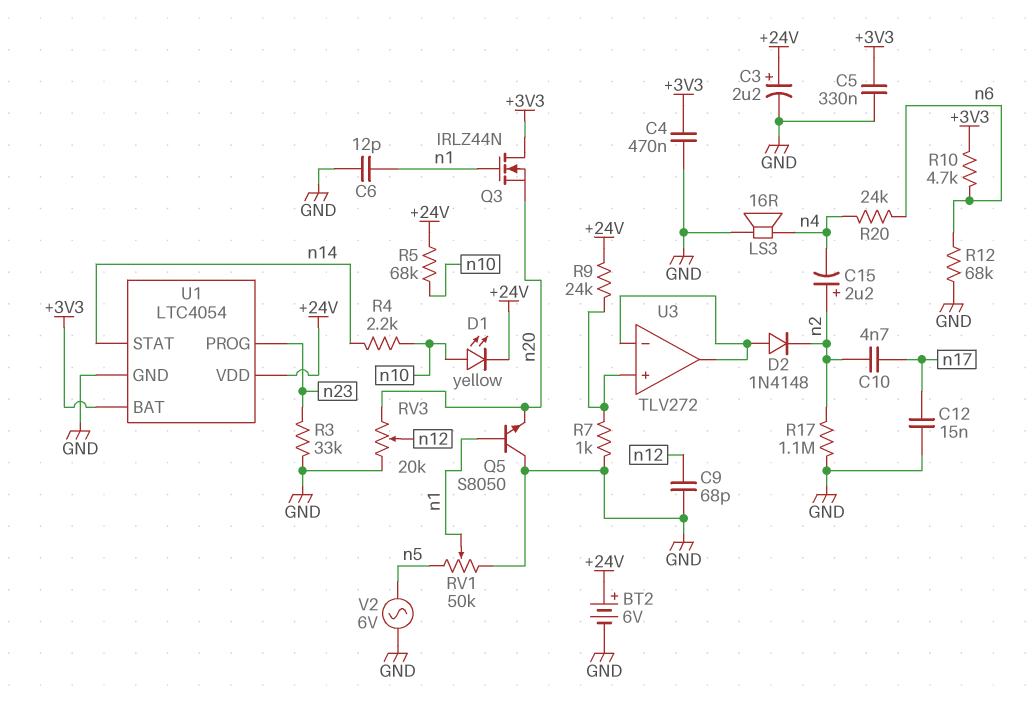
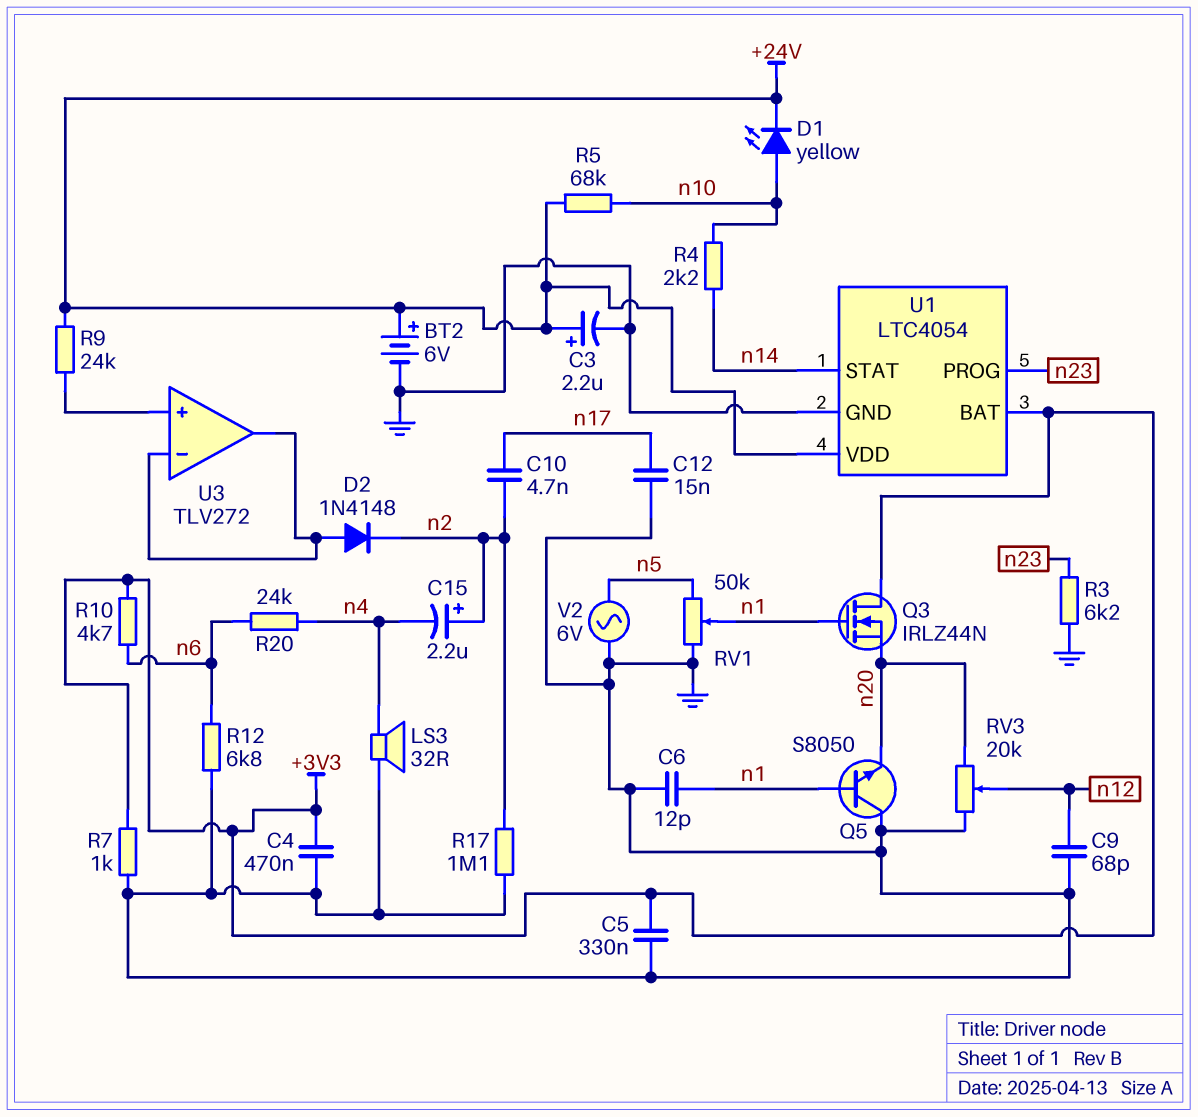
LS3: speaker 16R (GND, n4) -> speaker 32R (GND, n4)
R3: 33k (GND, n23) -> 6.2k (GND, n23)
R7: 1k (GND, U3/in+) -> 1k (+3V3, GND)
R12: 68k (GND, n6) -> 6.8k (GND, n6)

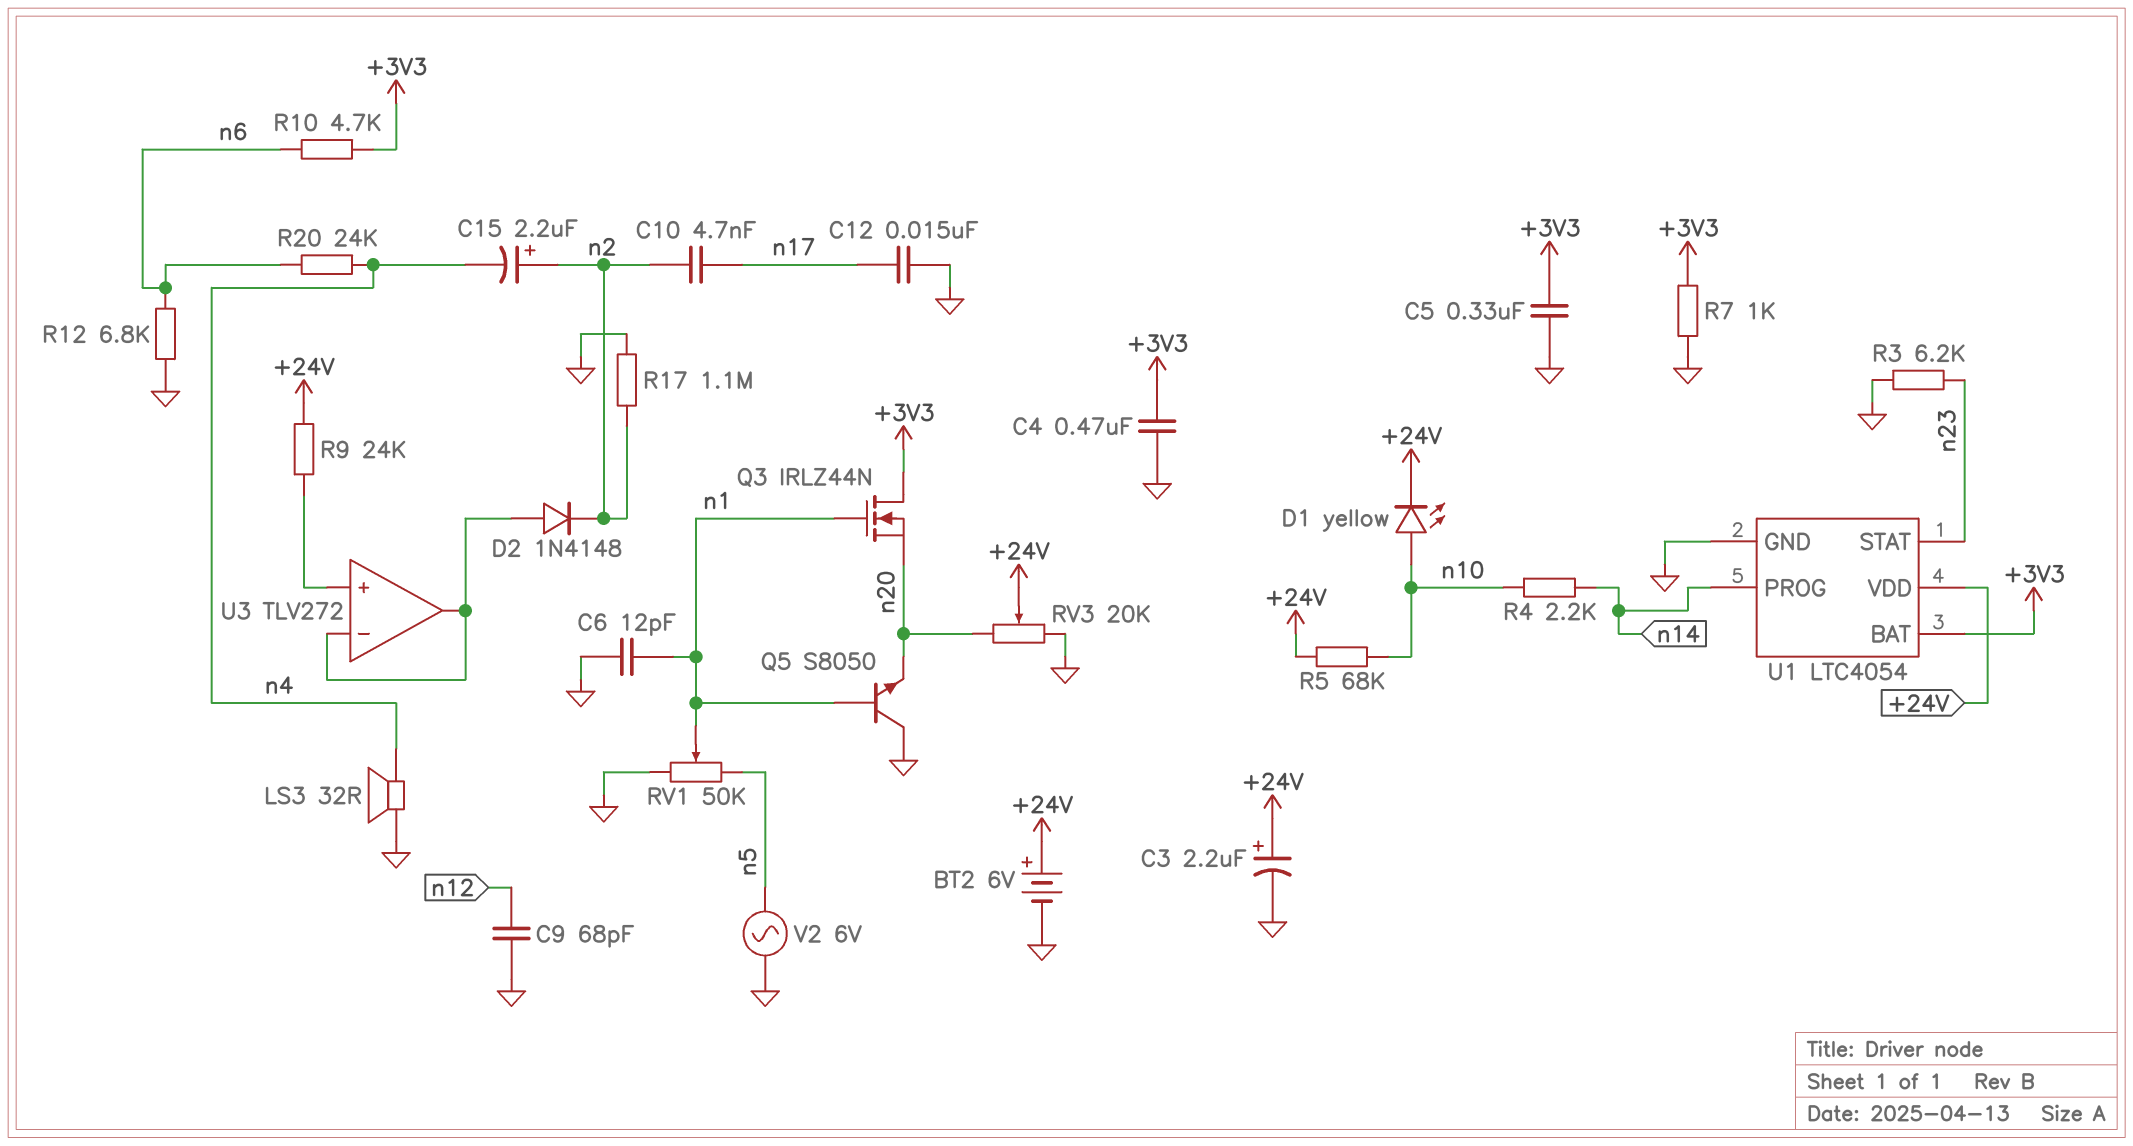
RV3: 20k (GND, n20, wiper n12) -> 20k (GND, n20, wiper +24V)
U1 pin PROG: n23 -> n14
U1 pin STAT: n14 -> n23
* * * * * * * * *
• Task to complete: Write the full listing out again with every line unchanged, but include no pictures.

• Response box:
LS3: speaker 16R (GND, n4) -> speaker 32R (GND, n4)
R3: 33k (GND, n23) -> 6.2k (GND, n23)
R7: 1k (GND, U3/in+) -> 1k (+3V3, GND)
R12: 68k (GND, n6) -> 6.8k (GND, n6)

RV3: 20k (GND, n20, wiper n12) -> 20k (GND, n20, wiper +24V)
U1 pin PROG: n23 -> n14
U1 pin STAT: n14 -> n23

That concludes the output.